### Data for the task
------------------------------------------------------------------------

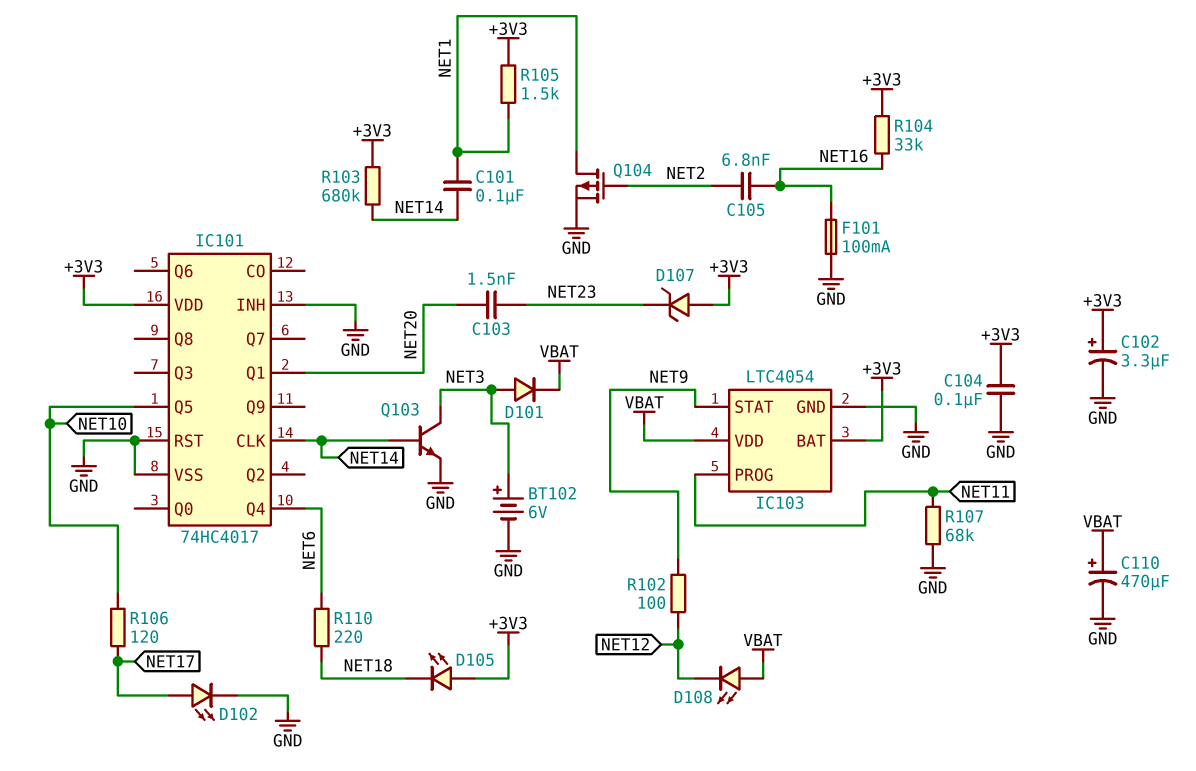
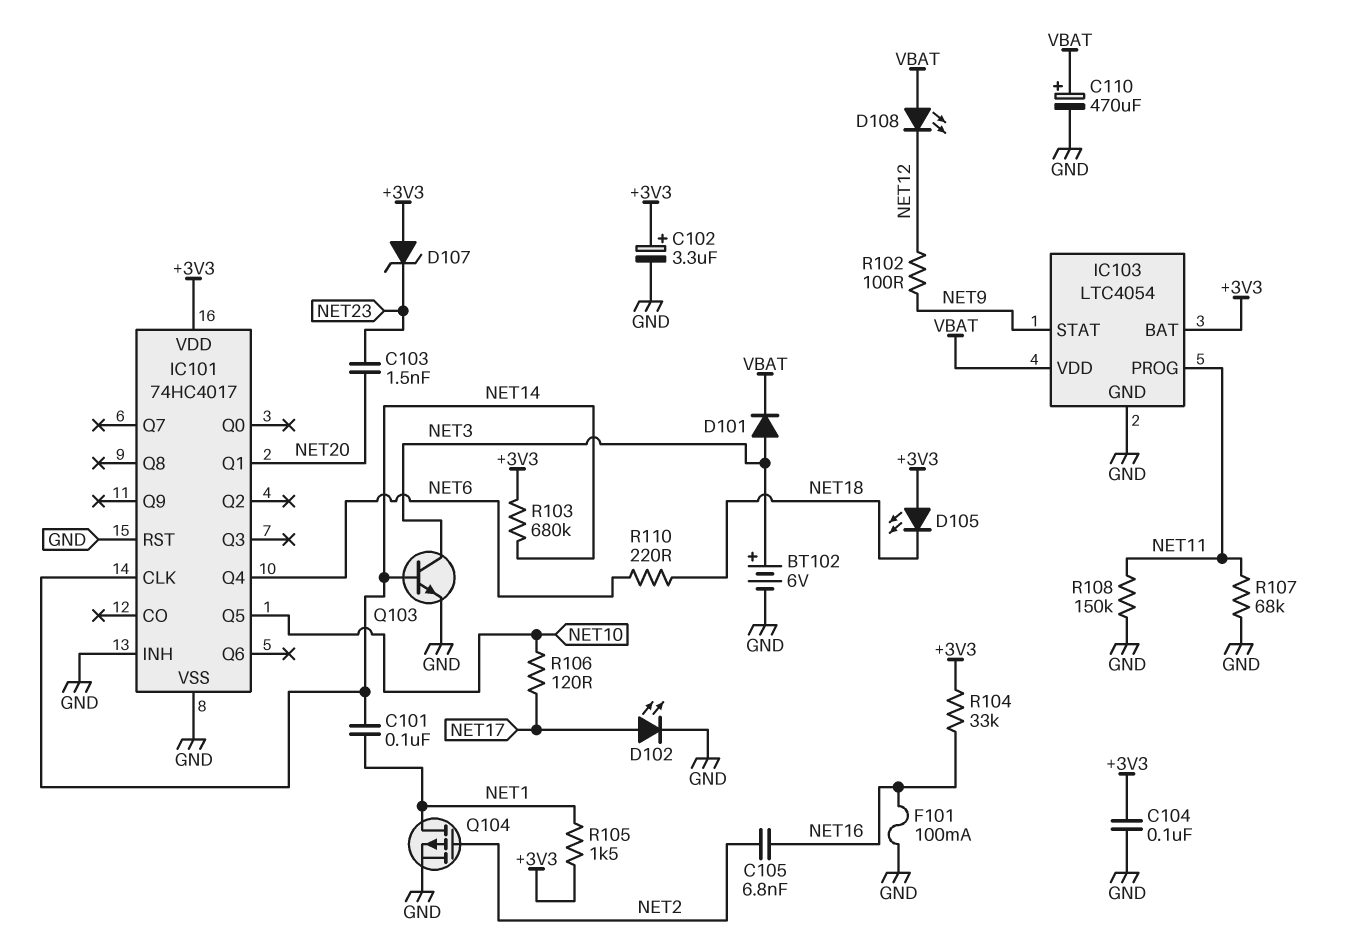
R108: none -> 150k (GND, NET11)

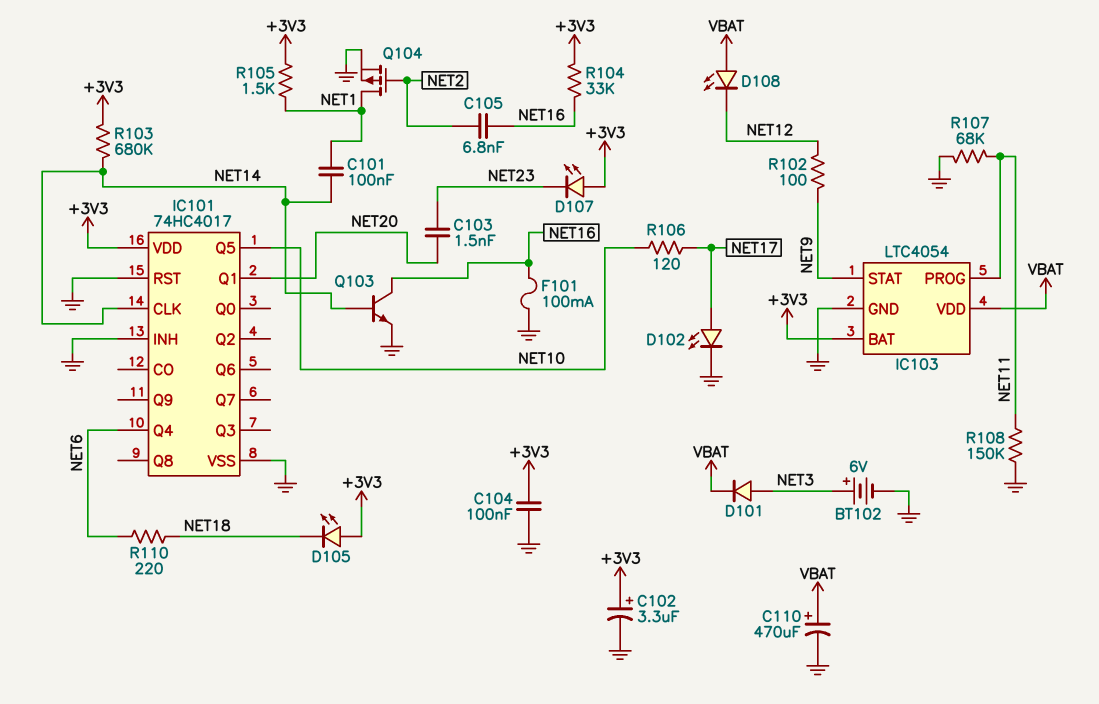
D107: zener (A +3V3, K NET23) -> LED (A +3V3, K NET23)
Q103: NPN (B NET14, C NET3, E GND) -> NPN (B NET14, C NET16, E GND)

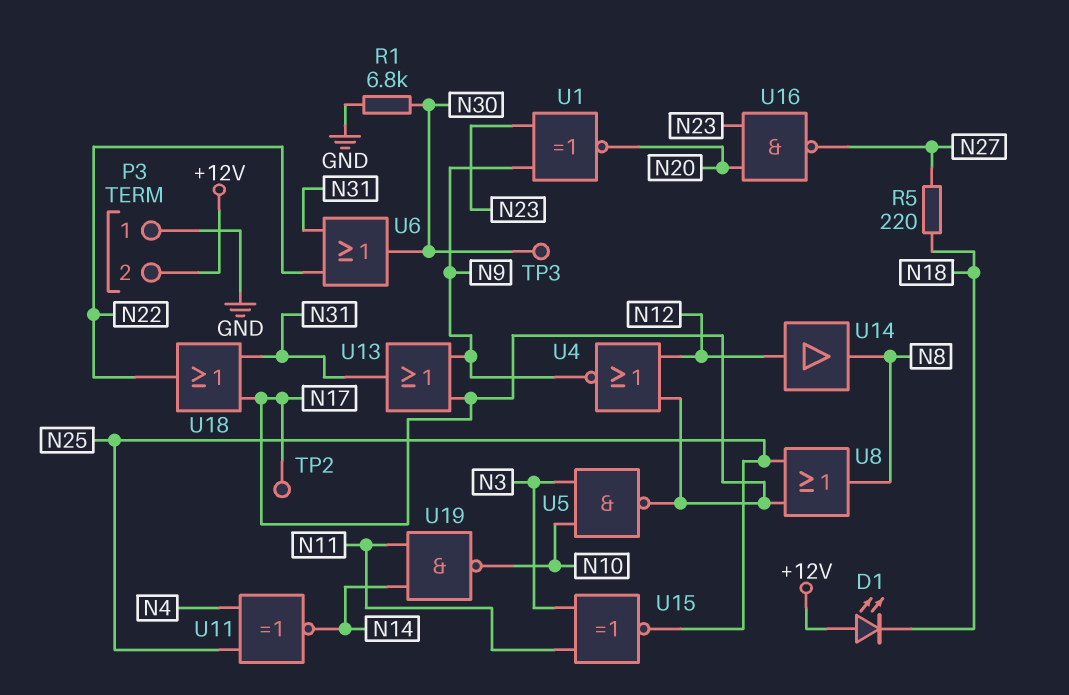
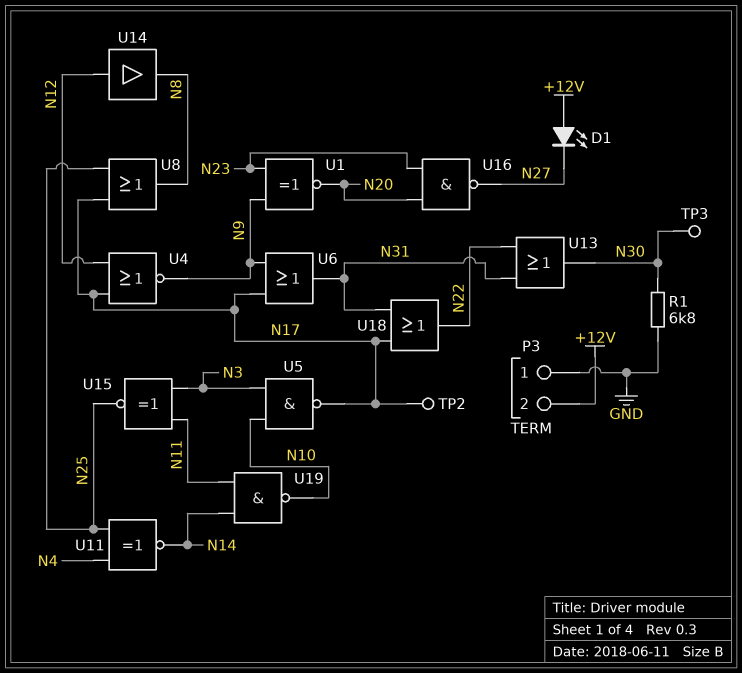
D1: LED (A +12V, K N18) -> LED (A +12V, K N27)
R5: 220 (N18, N27) -> none
U6: OR (in N22, in N31, out N30) -> OR (in N9, in N17, out N31)
U13: OR (in N9, in N17, out N31) -> OR (in N22, in N31, out N30)

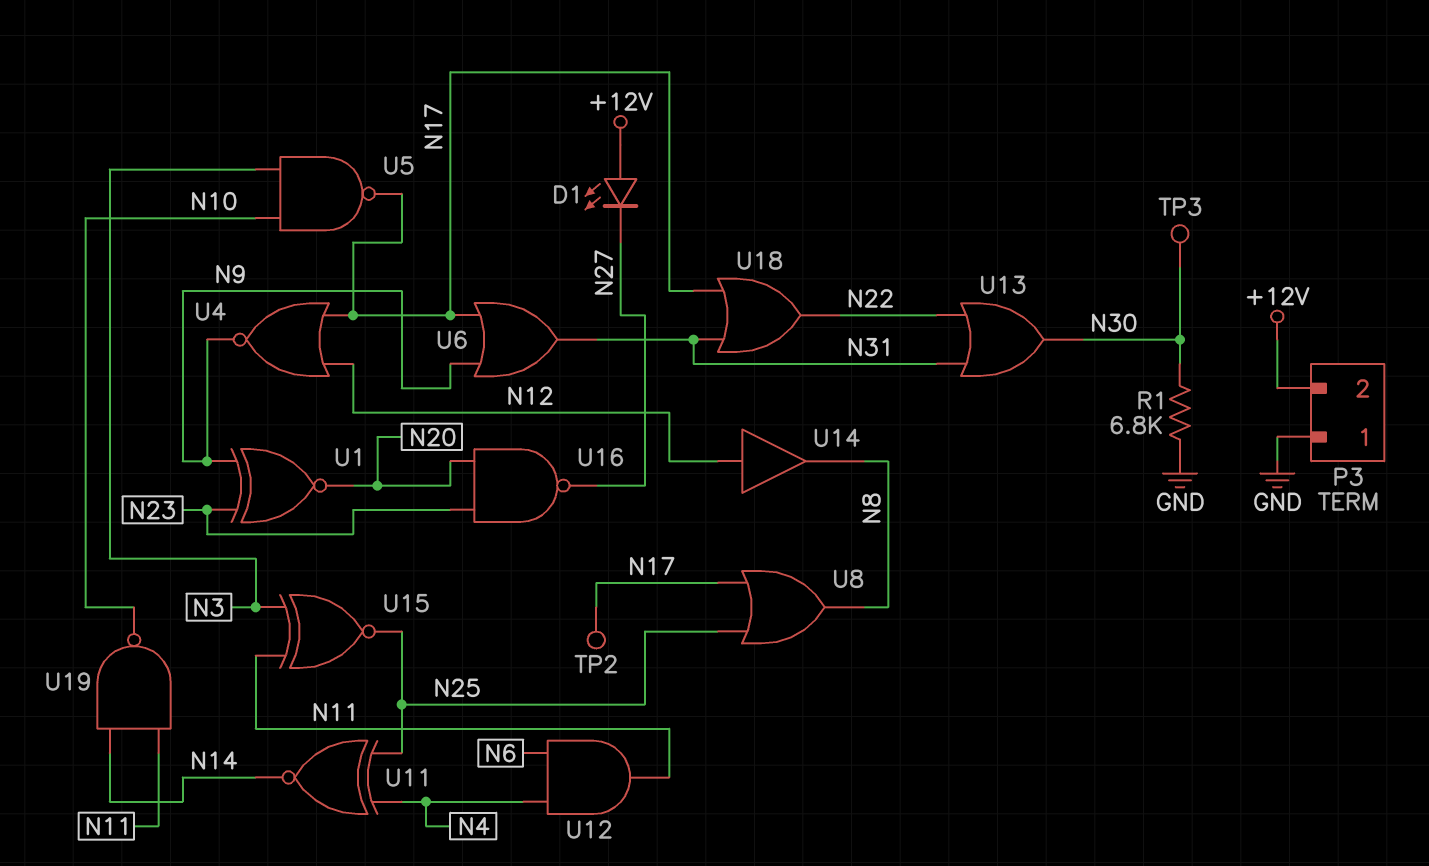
U12: none -> AND (in N4, in N6, out N11)

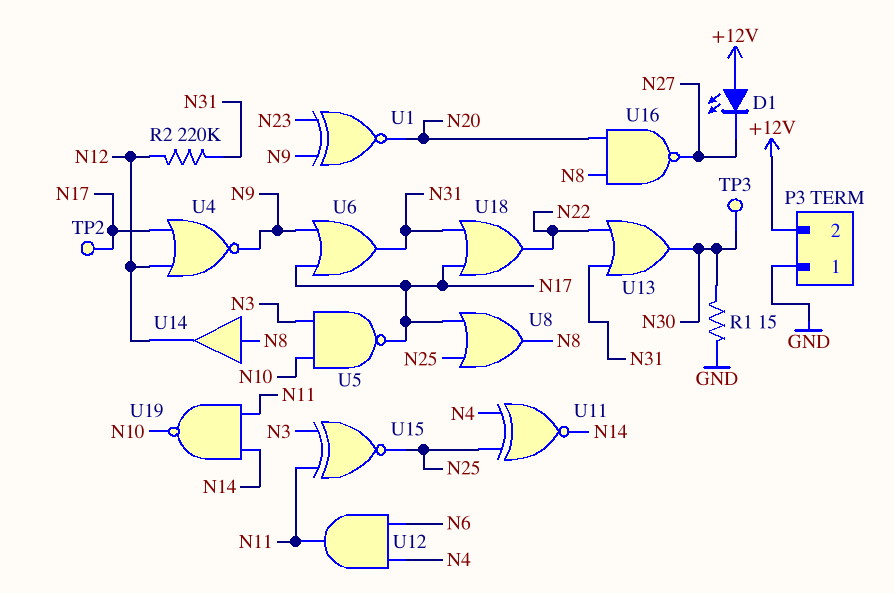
R1: 6.8k (GND, N30) -> 15 (GND, N30)
R2: none -> 220k (N12, N31)
U14: buffer (in N12, out N8) -> buffer (in N8, out N12)
U16: NAND (in N20, in N23, out N27) -> NAND (in N8, in N20, out N27)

------------------------------------------------------------------------

### How to complete this task
Every line of the entries that includes "none" must be copied into the answer.

### Finished task
R108: none -> 150k (GND, NET11)
R5: 220 (N18, N27) -> none
U12: none -> AND (in N4, in N6, out N11)
R2: none -> 220k (N12, N31)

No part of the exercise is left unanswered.